[Object transformation records]
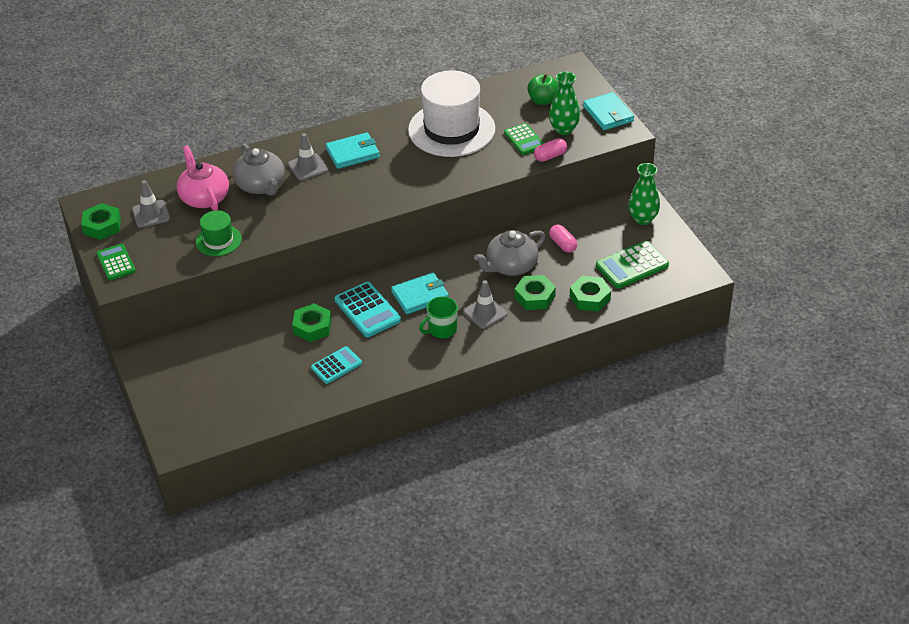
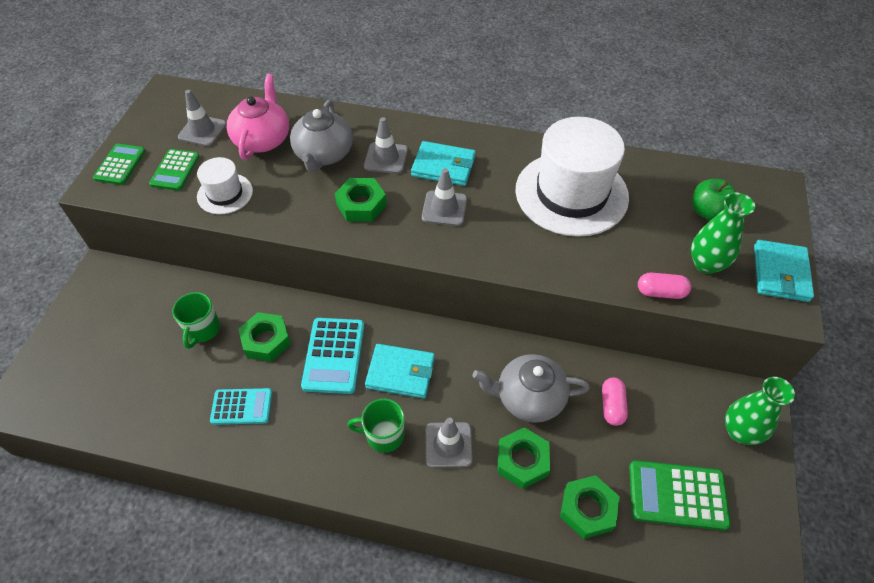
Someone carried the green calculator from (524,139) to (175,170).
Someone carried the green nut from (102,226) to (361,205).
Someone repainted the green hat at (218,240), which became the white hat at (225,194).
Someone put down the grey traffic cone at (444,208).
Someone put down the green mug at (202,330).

● **Exercise prompt**: Go through the entries above and count the lines containing "from". Give the number only.

● **Solution to this problem**: 2